AVAILABLE DATA:
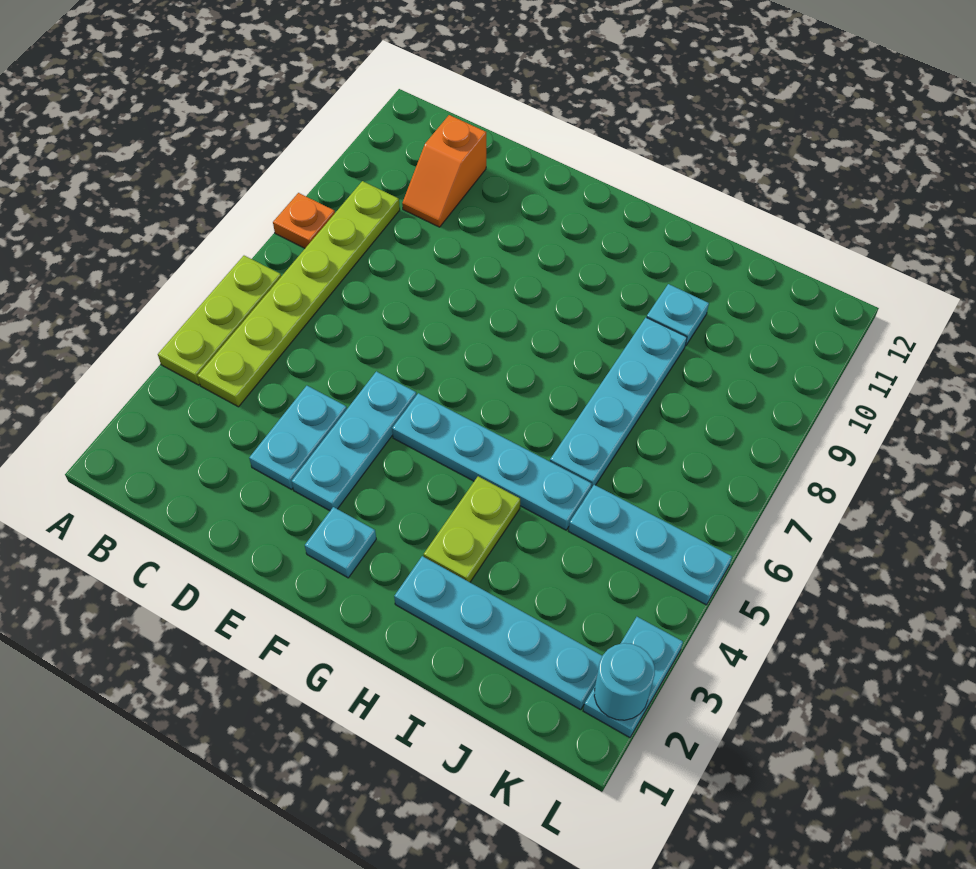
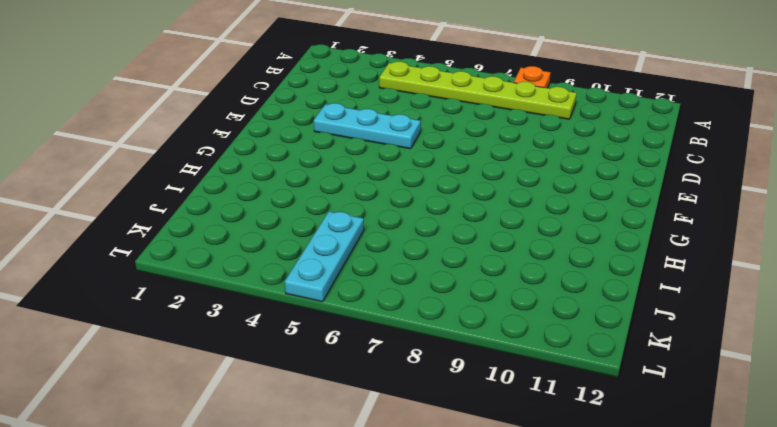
none -> lime plate A4:A6 level 1
none -> orange slope C10:C11 level 1 top 11
none -> cyan plate D3:D4 level 1

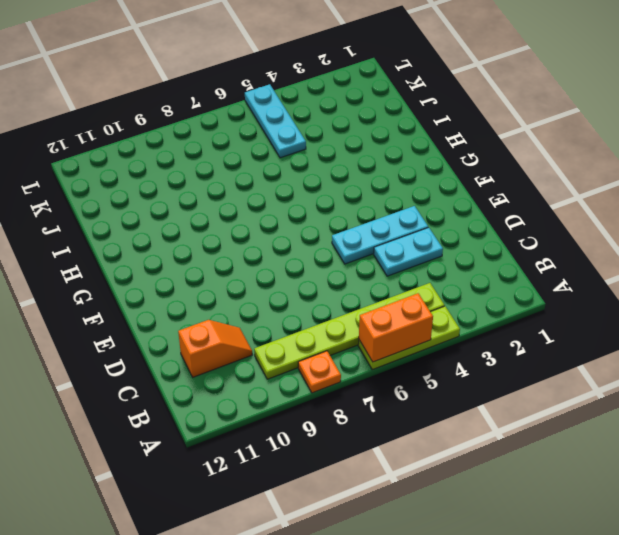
orange brick A5:A6 level 2 -> none
none -> cyan plate F2 level 1
none -> cyan plate F5:I5 level 1
none -> cyan plate H2:K2 level 1

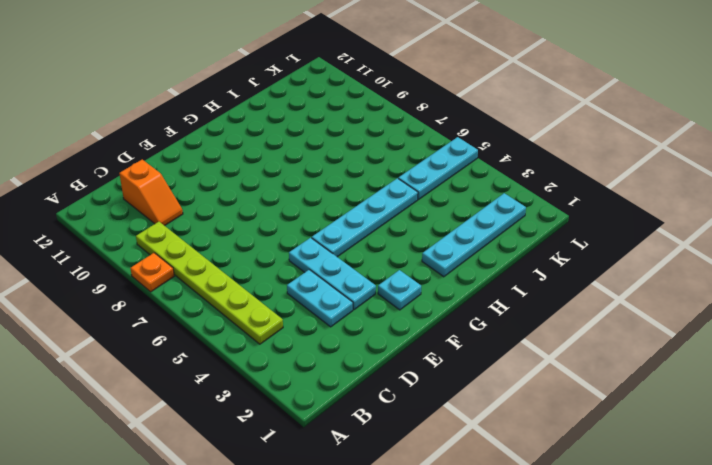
none -> lime plate A4:A6 level 1
none -> lime plate H3:H4 level 1
none -> cyan plate I6:I9 level 1

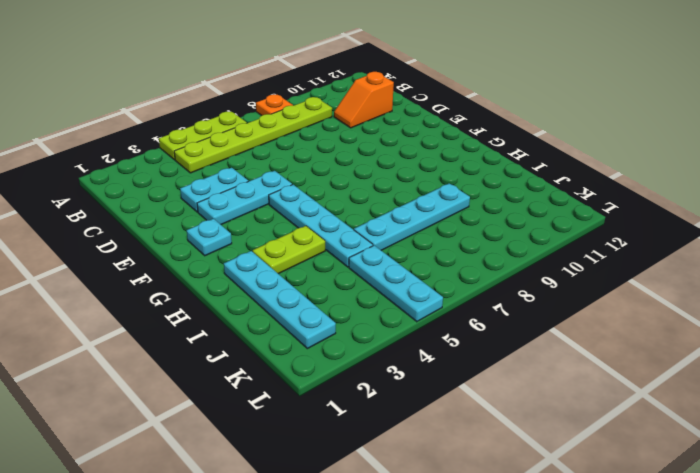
none -> cyan plate I10 level 1
none -> cyan plate L2:L3 level 1
none -> cyan round brick L2 level 2

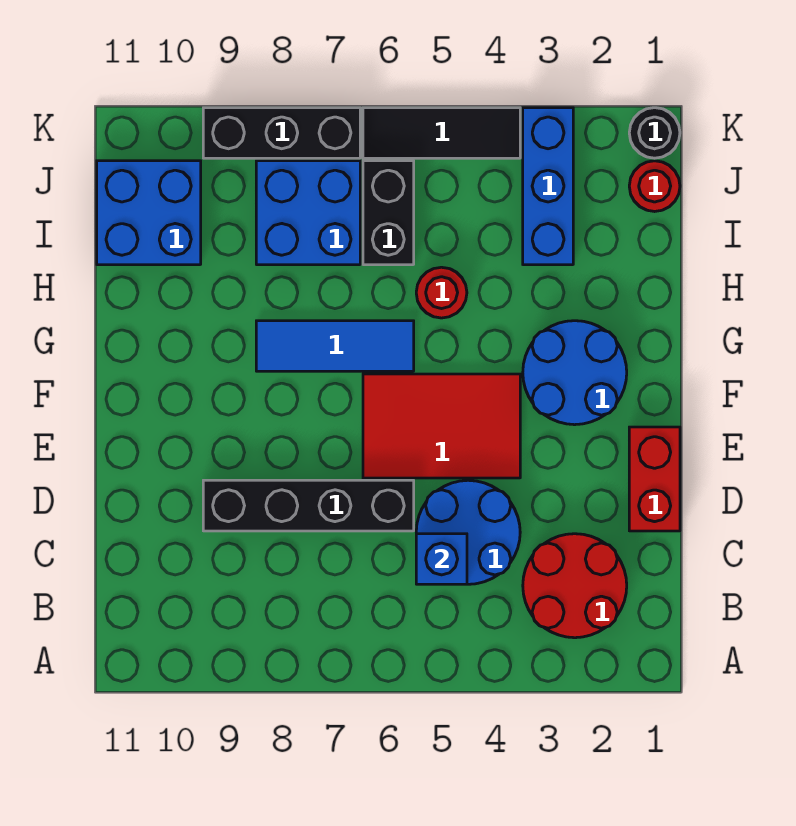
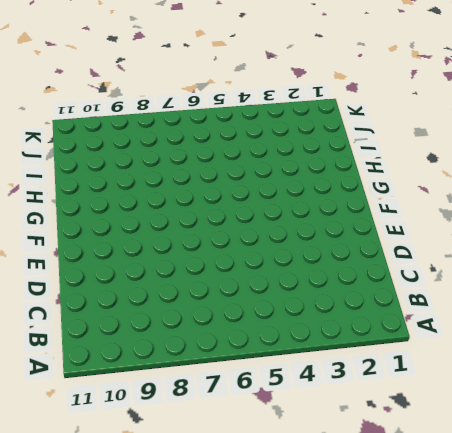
none -> red round brick B2:C3 level 1
none -> blue round brick C4:D5 level 1
none -> red brick D1:E1 level 1

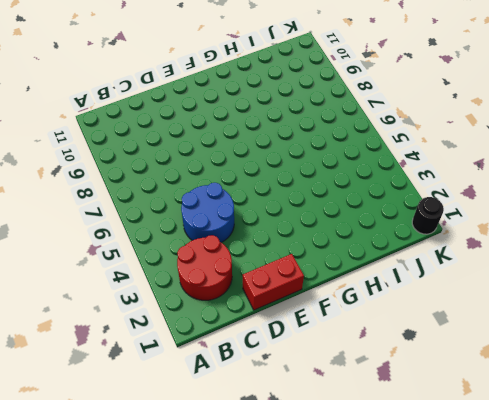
none -> black brick D6:D9 level 1
none -> red tile E4:F6 level 1
none -> blue round brick F2:G3 level 1

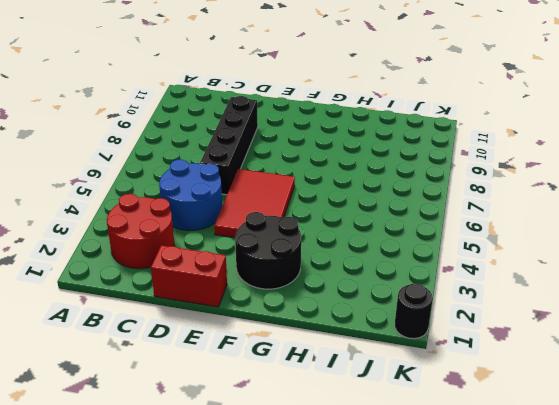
black round brick F2:G3 level 1 -> blue round brick F2:G3 level 1
none -> blue tile G6:G8 level 1
none -> red round brick H5 level 1
none -> blue brick I3:K3 level 1

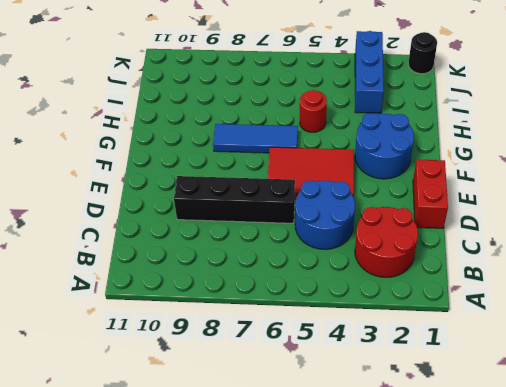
none -> black brick I6:J6 level 1
none -> blue brick I7:J8 level 1
none -> blue brick I10:J11 level 1

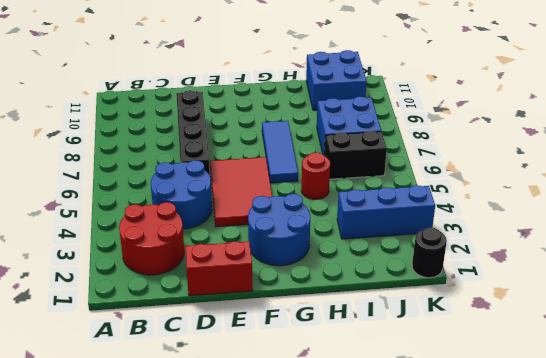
none -> red round brick J1 level 1
none -> black tile K4:K6 level 1
none -> black brick K7:K9 level 1

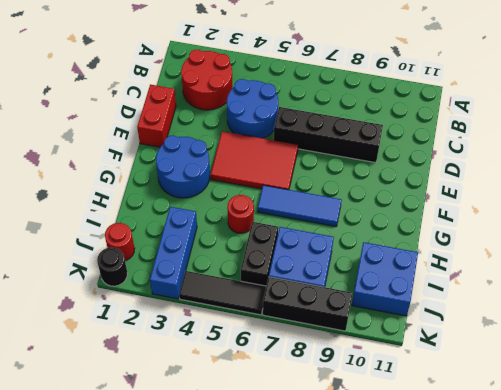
none -> blue brick C5 level 2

TASK DETAILS: When you repeat the data, keep every line exact and drop the images.

TASK RESULT:
none -> lime plate A4:A6 level 1
none -> orange slope C10:C11 level 1 top 11
none -> cyan plate D3:D4 level 1

orange brick A5:A6 level 2 -> none
none -> cyan plate F2 level 1
none -> cyan plate F5:I5 level 1
none -> cyan plate H2:K2 level 1

none -> lime plate A4:A6 level 1
none -> lime plate H3:H4 level 1
none -> cyan plate I6:I9 level 1

none -> cyan plate I10 level 1
none -> cyan plate L2:L3 level 1
none -> cyan round brick L2 level 2

none -> red round brick B2:C3 level 1
none -> blue round brick C4:D5 level 1
none -> red brick D1:E1 level 1

none -> black brick D6:D9 level 1
none -> red tile E4:F6 level 1
none -> blue round brick F2:G3 level 1

black round brick F2:G3 level 1 -> blue round brick F2:G3 level 1
none -> blue tile G6:G8 level 1
none -> red round brick H5 level 1
none -> blue brick I3:K3 level 1

none -> black brick I6:J6 level 1
none -> blue brick I7:J8 level 1
none -> blue brick I10:J11 level 1

none -> red round brick J1 level 1
none -> black tile K4:K6 level 1
none -> black brick K7:K9 level 1

none -> blue brick C5 level 2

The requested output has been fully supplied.